### WHAT YOU WILL DO
Please say how many lines of the entries below contain the word "capsule", and leave out everything else.

>>

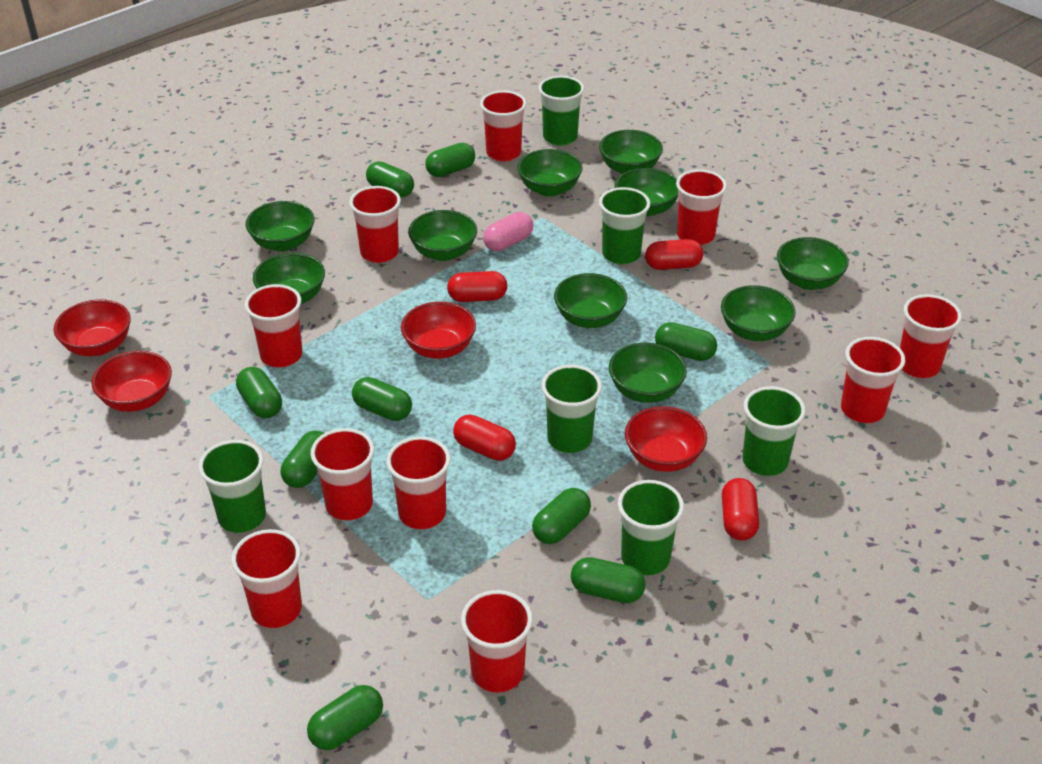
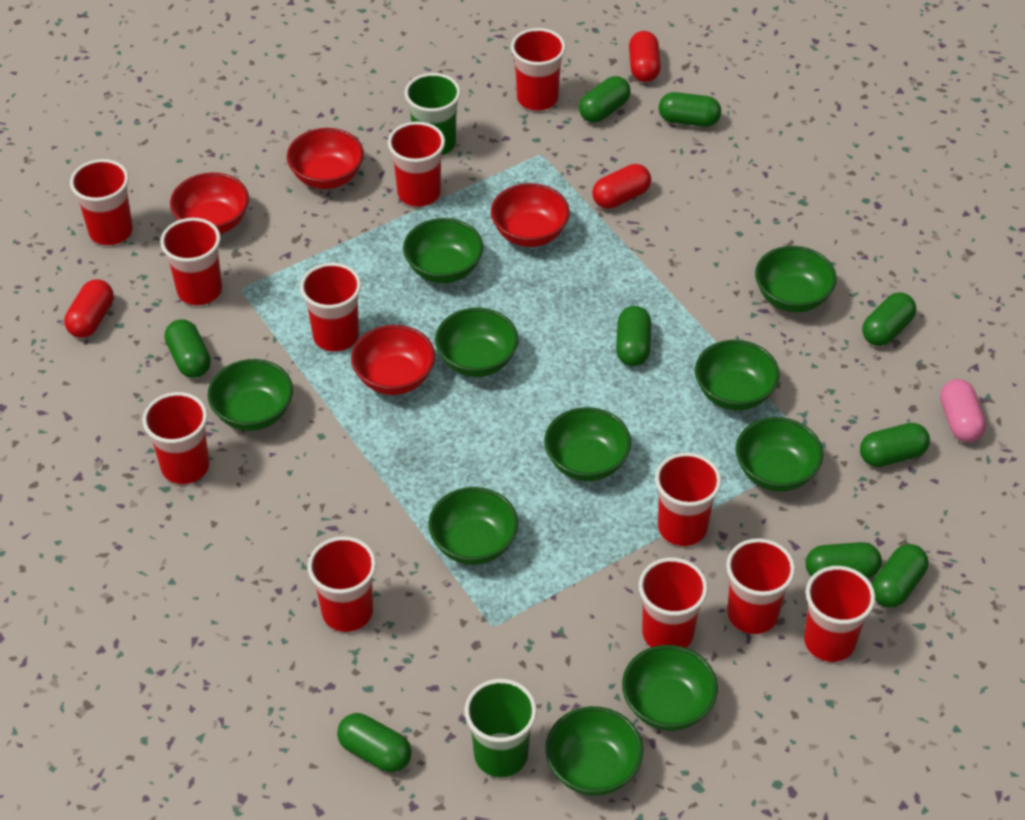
green cup: 6 -> 2
red capsule: 4 -> 3
red cup: 10 -> 11

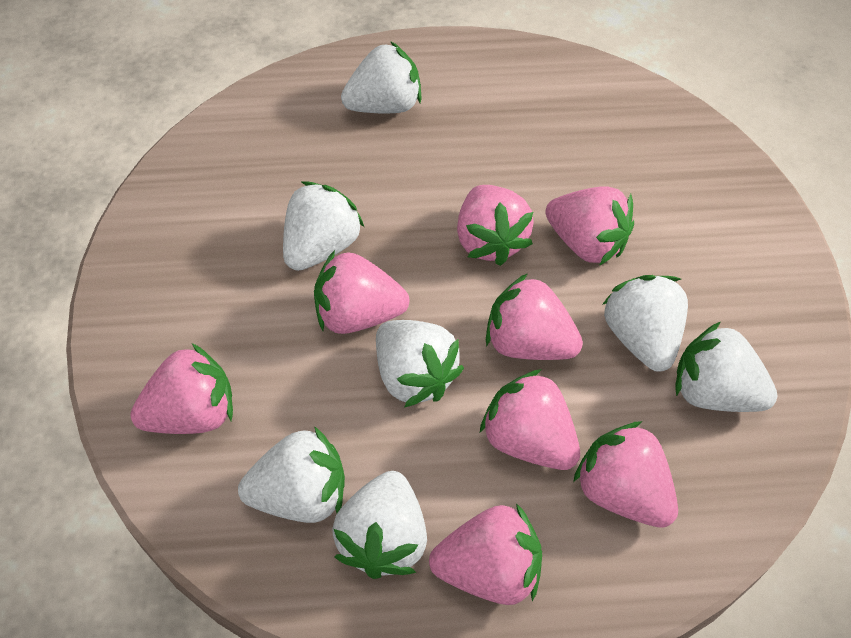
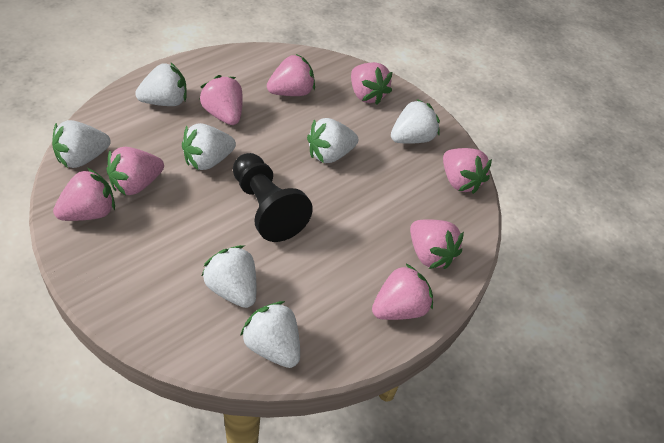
black pawn: 0 -> 1

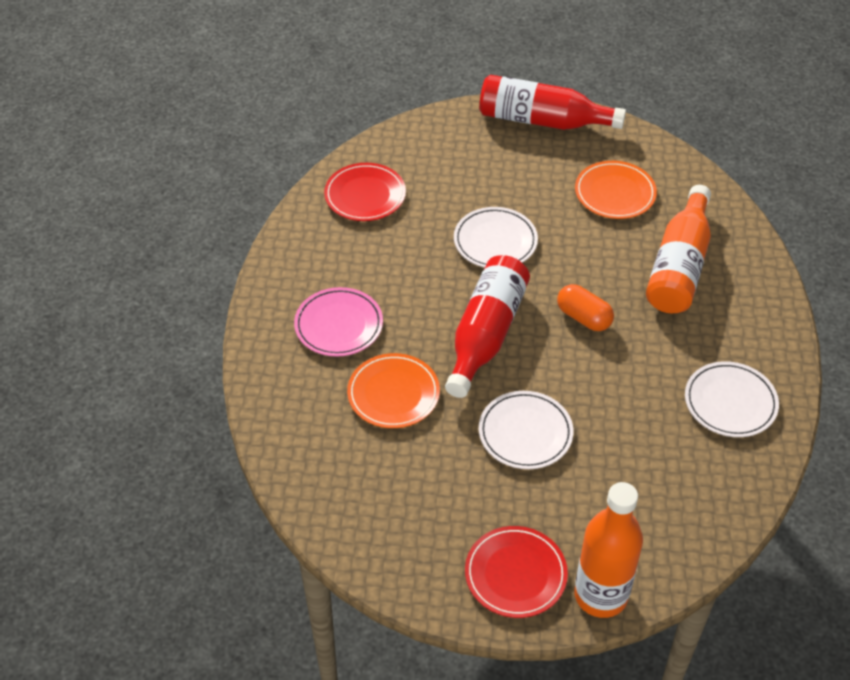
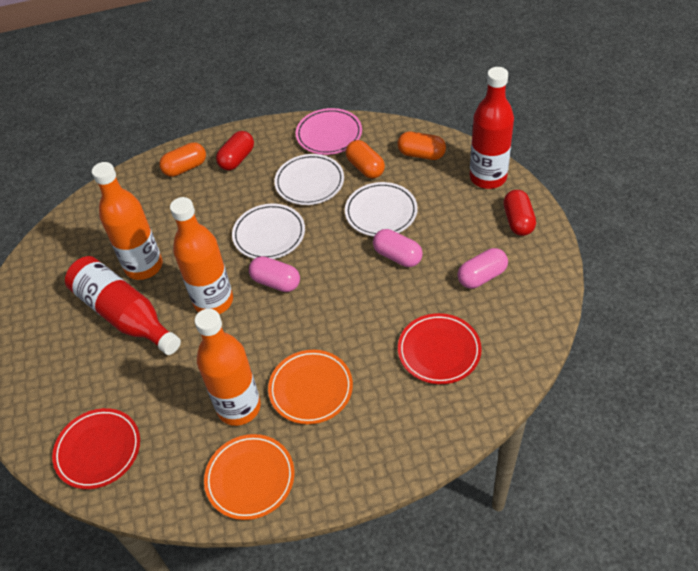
orange bottle: 2 -> 3
orange capsule: 1 -> 3
pink capsule: 0 -> 3
red capsule: 0 -> 2

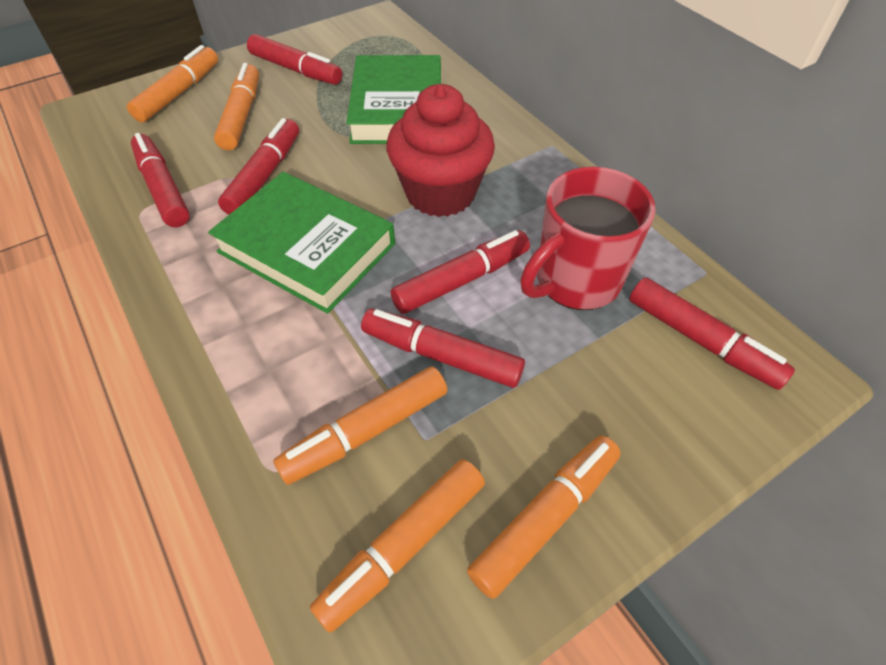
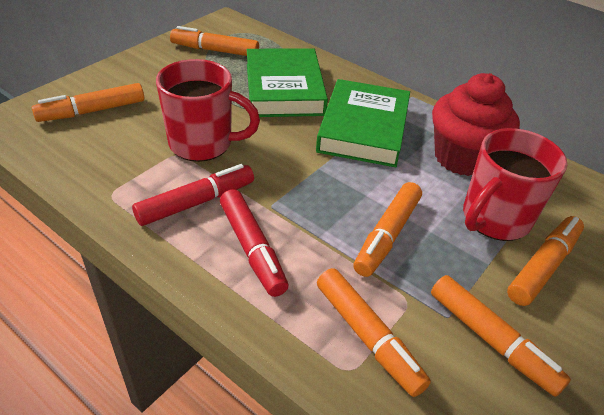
orange marker: 5 -> 6
red marker: 6 -> 2
red mug: 1 -> 2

<<

### EXERCISE SOLUTION
4